Data rows:
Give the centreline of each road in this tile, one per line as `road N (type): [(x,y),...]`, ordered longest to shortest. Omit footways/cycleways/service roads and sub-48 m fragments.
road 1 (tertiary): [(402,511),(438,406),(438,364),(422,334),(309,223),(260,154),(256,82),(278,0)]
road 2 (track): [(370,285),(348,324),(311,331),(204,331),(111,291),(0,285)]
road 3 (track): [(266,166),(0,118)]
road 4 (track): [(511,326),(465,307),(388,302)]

Given instruction:
Reproduce every one of the records above verbatim, line for line.

Complete answer:
Give the centreline of each road in this tile, one per line as `road N (type): [(x,y),...]`, ordered longest to shortest. Omit footways/cycleways/service roads and sub-48 m fragments.
road 1 (tertiary): [(402,511),(438,406),(438,364),(422,334),(309,223),(260,154),(256,82),(278,0)]
road 2 (track): [(370,285),(348,324),(311,331),(204,331),(111,291),(0,285)]
road 3 (track): [(266,166),(0,118)]
road 4 (track): [(511,326),(465,307),(388,302)]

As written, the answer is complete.